__Exercise directions__: Where a line contains "(494, 650) = (96, 337): turquoise", start there and write out that line and each one after it, word for word, through the final line of the entries; add nothing else.

** Dataset records follows **

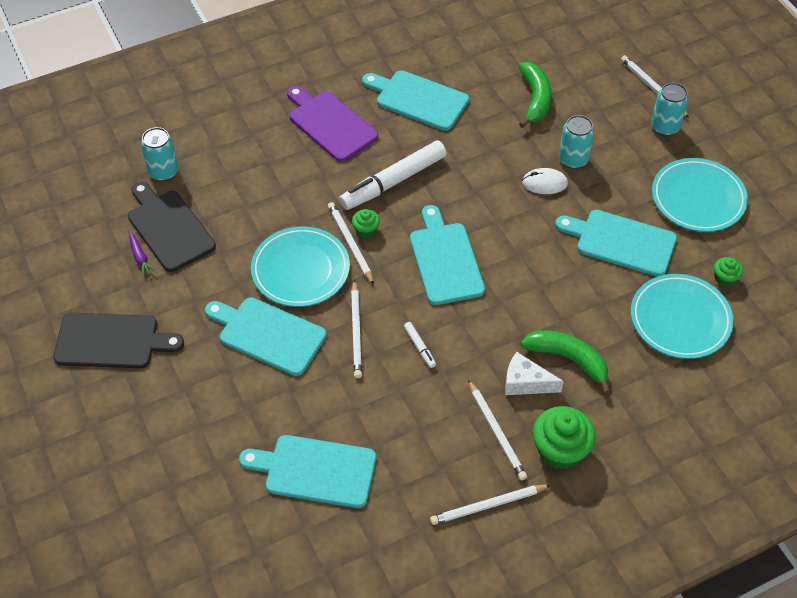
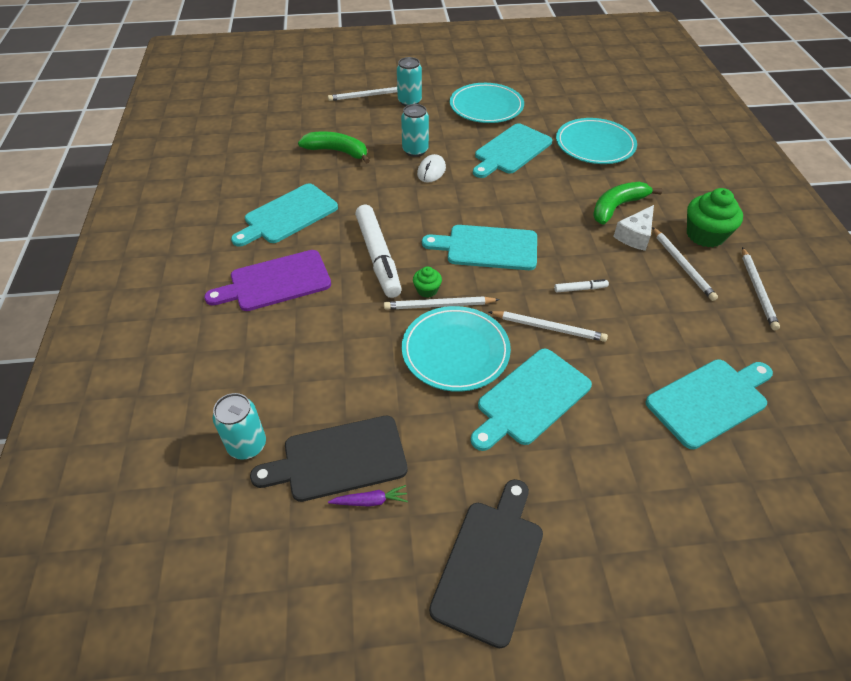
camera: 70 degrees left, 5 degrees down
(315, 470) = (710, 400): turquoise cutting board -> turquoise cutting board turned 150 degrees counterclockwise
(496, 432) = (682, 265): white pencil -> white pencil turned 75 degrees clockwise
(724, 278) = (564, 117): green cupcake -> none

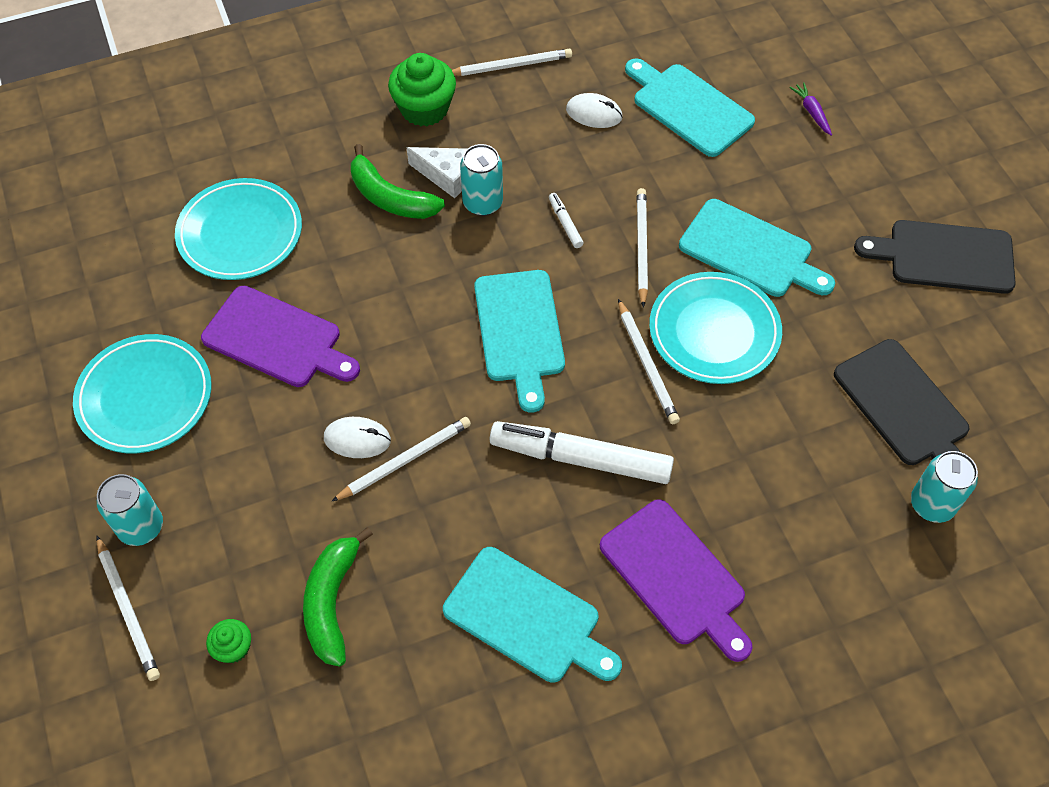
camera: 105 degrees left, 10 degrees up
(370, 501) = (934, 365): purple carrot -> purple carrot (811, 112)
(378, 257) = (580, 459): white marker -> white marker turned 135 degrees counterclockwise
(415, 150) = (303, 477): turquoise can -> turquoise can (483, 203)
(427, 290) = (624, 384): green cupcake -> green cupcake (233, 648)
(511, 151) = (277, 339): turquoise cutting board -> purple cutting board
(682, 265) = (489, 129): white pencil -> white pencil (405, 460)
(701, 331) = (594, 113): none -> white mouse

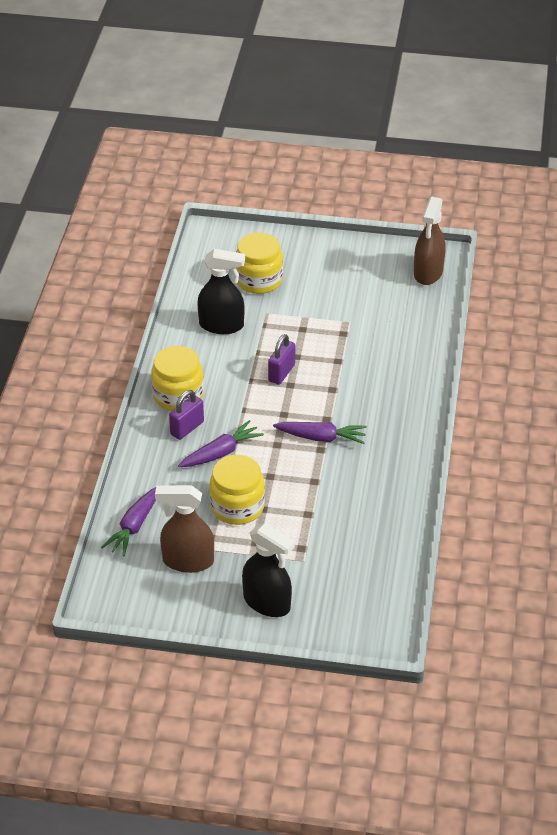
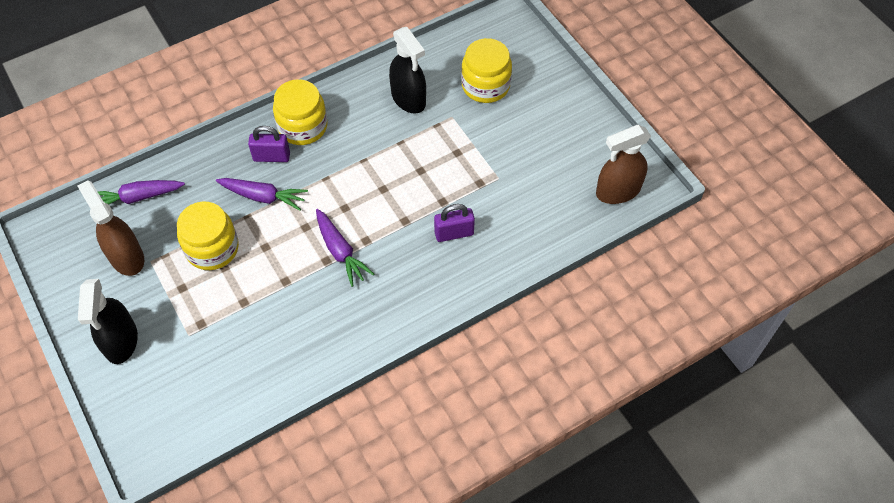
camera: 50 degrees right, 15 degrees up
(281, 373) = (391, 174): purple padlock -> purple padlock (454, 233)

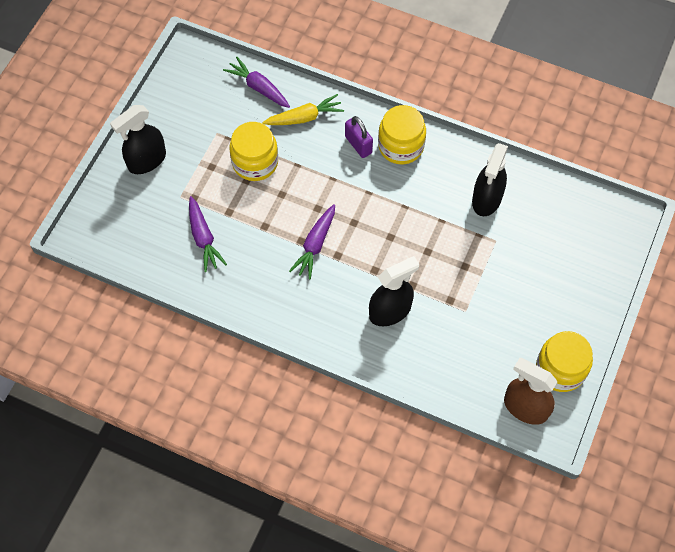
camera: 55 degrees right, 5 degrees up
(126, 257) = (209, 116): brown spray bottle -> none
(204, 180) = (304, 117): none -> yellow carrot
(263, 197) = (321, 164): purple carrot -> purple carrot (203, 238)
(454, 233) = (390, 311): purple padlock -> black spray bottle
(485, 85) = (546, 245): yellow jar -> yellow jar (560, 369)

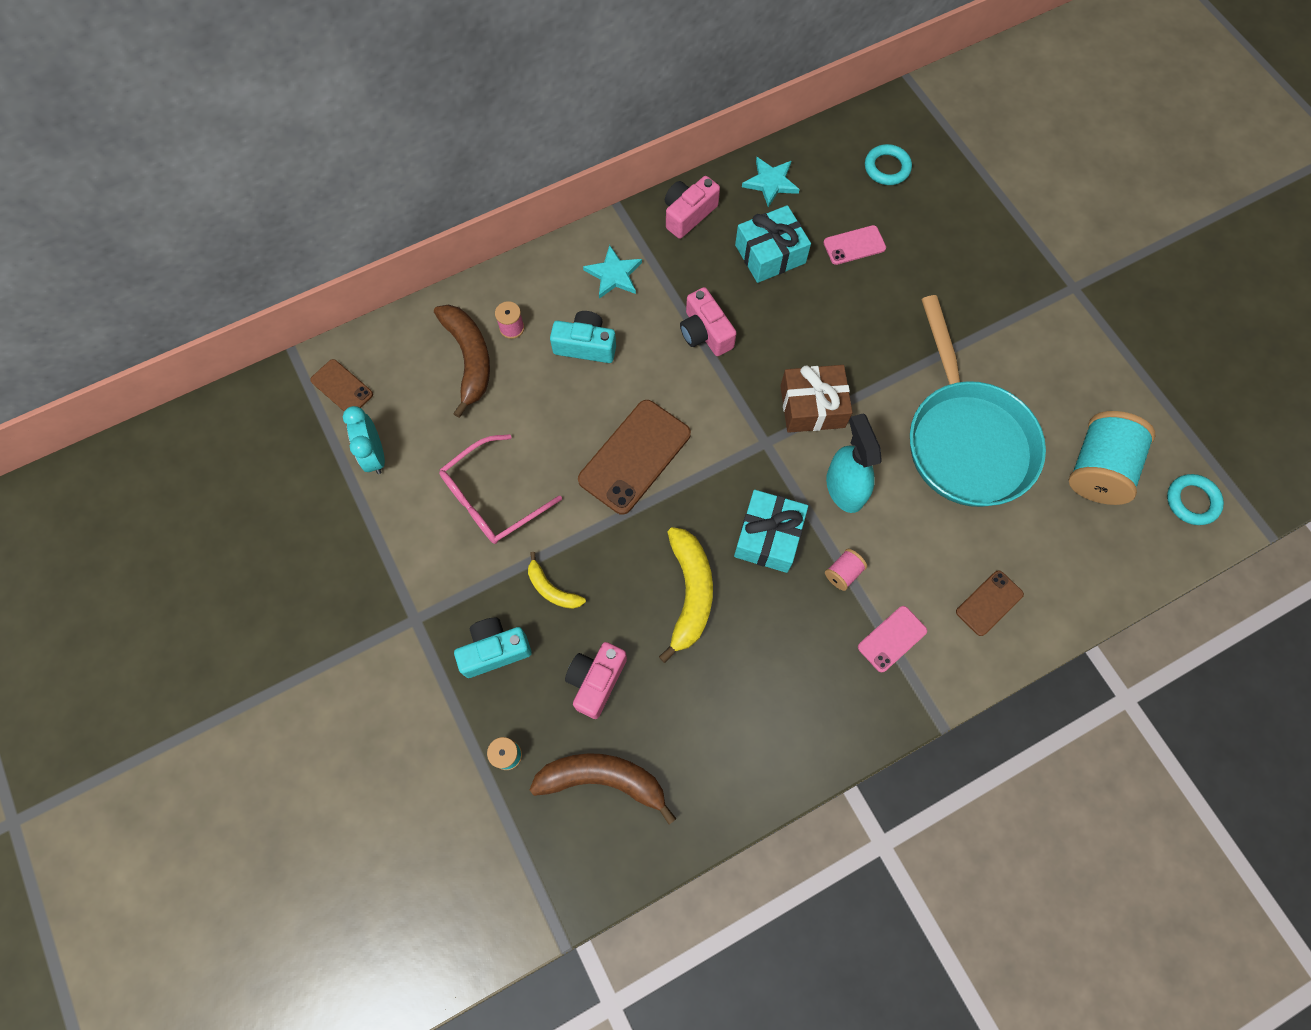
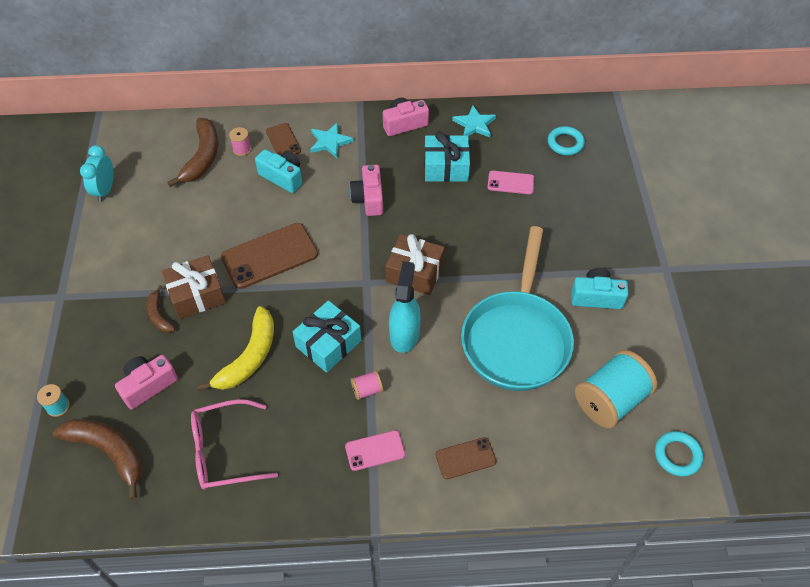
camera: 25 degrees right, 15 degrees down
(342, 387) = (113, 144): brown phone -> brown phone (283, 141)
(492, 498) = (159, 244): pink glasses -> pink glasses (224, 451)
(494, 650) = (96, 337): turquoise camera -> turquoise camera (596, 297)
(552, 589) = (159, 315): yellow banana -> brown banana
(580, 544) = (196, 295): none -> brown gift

** End of Dataset records **

__Solved problem__:
(494, 650) = (96, 337): turquoise camera -> turquoise camera (596, 297)
(552, 589) = (159, 315): yellow banana -> brown banana
(580, 544) = (196, 295): none -> brown gift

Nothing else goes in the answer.